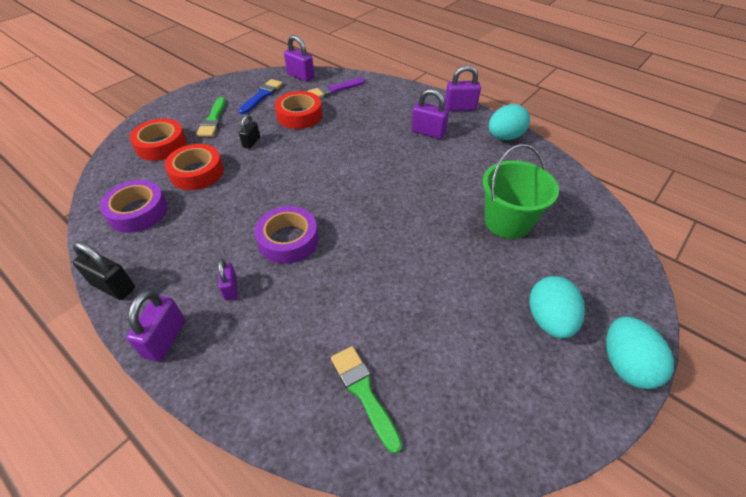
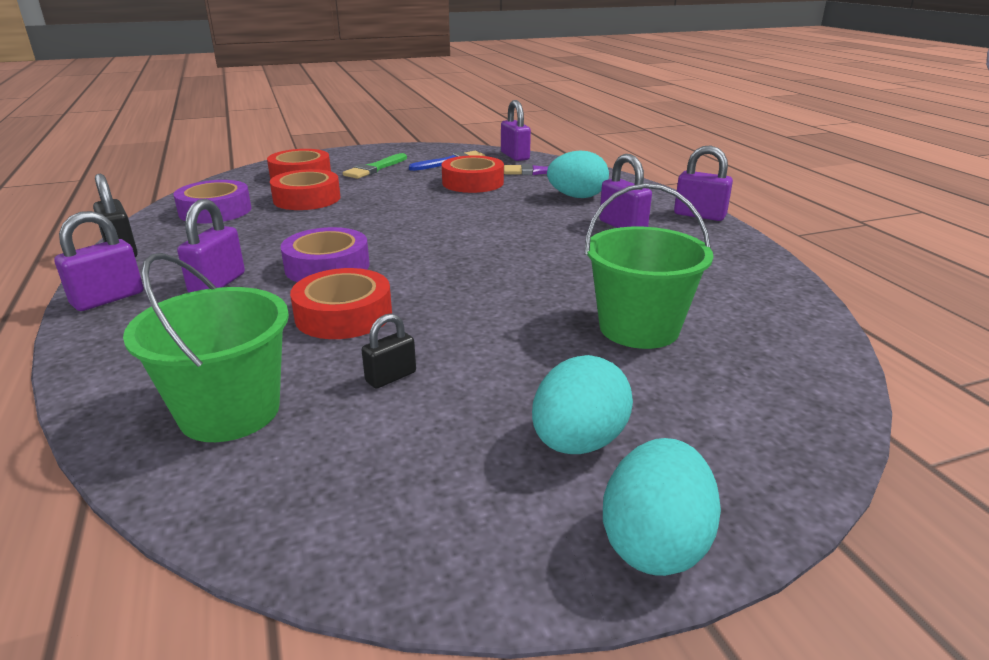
camera: 30 degrees right, 20 degrees down
(231, 288) = (218, 284): purple padlock -> purple padlock, size x1.56
(251, 142) = (392, 190): black padlock -> black padlock (391, 377)
(345, 281) = (343, 315): none -> red tape
(363, 392) = (230, 412): green brush -> green bucket
(504, 137) = (738, 253): turquoise egg -> turquoise egg (577, 197)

============

*REQUIREMENT*.
Every line with the string "padlock" in the material should be returned.

*TASK RESULT*.
(231, 288) = (218, 284): purple padlock -> purple padlock, size x1.56
(251, 142) = (392, 190): black padlock -> black padlock (391, 377)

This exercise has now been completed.